═══ RECORDS SUPPLIED

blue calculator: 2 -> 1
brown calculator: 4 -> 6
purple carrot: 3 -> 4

══════
═══ RECORDS SUPPLIED

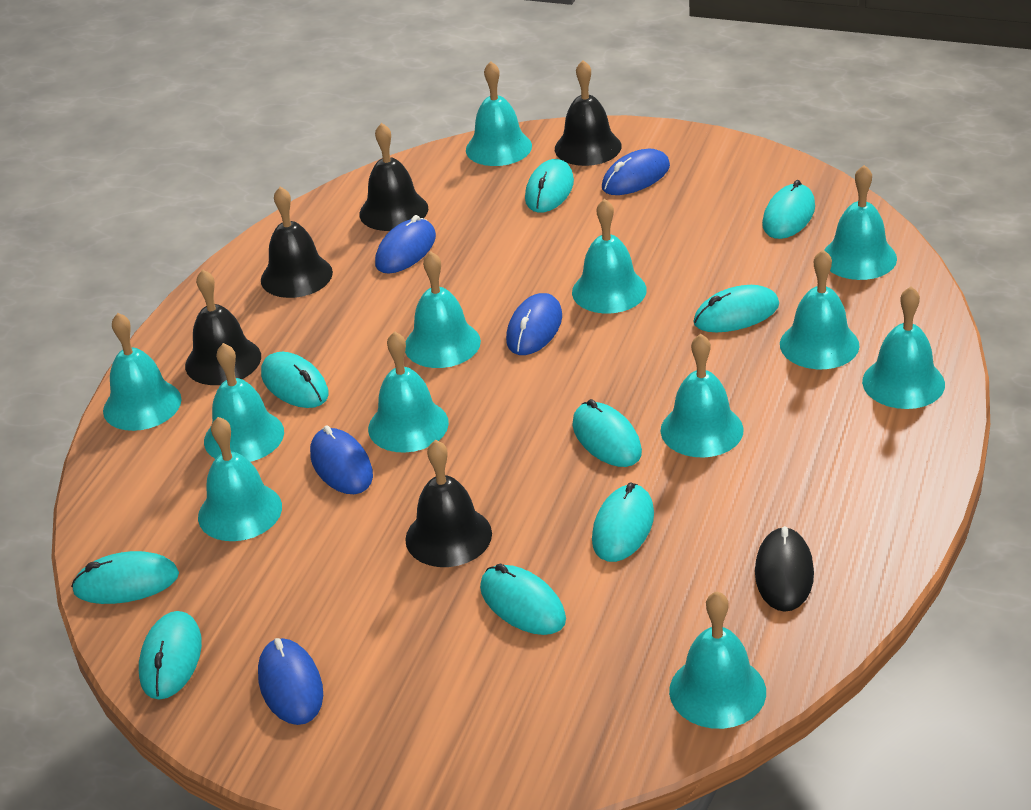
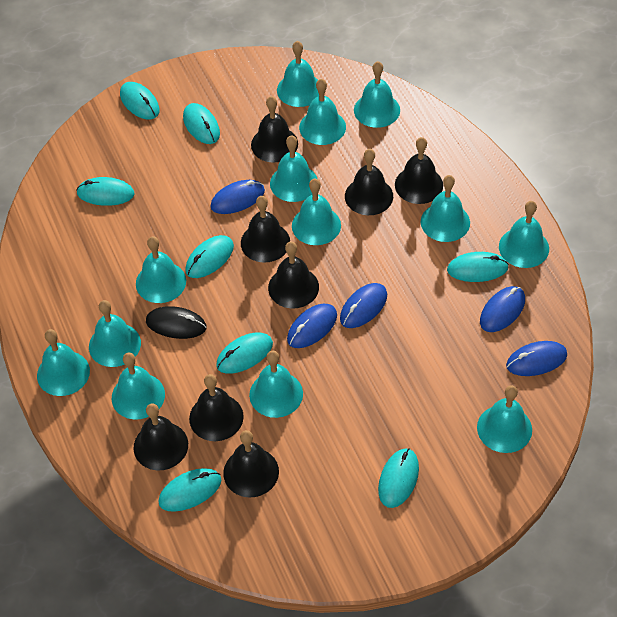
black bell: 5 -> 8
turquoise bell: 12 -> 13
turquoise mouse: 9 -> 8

══════

Copy out, exactly and alone, the lines of the entries above between the ones holding "black bell: 5 -> 8" and "turquoise mouse: 9 -> 8", inclusive.

black bell: 5 -> 8
turquoise bell: 12 -> 13
turquoise mouse: 9 -> 8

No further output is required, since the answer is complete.